_TASK BRIEF_. Copy each line of the records below, from the first through the one that contains "The cooking pot/white", exactly as written.

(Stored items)
++++++++++
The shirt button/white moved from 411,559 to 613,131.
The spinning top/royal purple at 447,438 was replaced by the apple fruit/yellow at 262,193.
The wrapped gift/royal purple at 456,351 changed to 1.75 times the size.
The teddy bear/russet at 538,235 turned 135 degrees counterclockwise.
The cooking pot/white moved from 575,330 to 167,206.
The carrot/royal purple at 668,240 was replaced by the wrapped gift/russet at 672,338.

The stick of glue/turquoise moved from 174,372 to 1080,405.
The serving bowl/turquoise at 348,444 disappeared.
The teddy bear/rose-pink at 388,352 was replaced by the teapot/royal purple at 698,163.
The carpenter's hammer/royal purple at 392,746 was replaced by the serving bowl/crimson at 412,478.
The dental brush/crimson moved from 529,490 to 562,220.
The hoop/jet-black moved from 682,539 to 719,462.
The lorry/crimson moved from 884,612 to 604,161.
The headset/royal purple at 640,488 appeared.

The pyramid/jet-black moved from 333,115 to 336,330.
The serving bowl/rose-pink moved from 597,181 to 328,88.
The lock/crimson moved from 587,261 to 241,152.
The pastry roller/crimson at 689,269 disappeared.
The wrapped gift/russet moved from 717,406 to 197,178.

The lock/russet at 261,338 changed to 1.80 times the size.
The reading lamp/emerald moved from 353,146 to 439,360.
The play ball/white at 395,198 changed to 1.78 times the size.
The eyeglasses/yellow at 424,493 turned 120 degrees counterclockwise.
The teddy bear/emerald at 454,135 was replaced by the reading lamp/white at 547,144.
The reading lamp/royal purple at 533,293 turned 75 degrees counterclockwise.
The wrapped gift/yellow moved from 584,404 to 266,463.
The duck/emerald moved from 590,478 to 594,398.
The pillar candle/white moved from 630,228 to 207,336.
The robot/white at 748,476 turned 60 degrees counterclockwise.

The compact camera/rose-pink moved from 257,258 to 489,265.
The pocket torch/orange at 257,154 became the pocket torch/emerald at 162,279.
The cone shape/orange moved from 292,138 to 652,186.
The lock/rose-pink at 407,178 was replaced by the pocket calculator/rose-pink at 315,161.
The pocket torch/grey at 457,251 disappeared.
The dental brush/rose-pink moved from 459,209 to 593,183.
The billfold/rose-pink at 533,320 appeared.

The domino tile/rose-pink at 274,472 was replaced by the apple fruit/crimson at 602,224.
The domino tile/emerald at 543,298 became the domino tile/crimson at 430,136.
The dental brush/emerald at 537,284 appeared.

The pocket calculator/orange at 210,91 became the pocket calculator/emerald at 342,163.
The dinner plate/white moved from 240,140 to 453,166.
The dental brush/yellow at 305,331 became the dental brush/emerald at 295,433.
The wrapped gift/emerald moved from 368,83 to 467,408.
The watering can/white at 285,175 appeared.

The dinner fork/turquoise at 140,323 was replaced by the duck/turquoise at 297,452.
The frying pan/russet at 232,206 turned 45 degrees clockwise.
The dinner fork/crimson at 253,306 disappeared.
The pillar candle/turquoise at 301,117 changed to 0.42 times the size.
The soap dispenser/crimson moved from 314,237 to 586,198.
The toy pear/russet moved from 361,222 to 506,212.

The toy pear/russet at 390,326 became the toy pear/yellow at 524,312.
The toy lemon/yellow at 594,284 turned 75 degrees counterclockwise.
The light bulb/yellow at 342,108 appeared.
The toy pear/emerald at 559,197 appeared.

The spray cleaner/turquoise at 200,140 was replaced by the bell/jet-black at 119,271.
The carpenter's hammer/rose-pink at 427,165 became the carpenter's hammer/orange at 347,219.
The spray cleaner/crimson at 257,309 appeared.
++++++++++
_REPLY_.
The shirt button/white moved from 411,559 to 613,131.
The spinning top/royal purple at 447,438 was replaced by the apple fruit/yellow at 262,193.
The wrapped gift/royal purple at 456,351 changed to 1.75 times the size.
The teddy bear/russet at 538,235 turned 135 degrees counterclockwise.
The cooking pot/white moved from 575,330 to 167,206.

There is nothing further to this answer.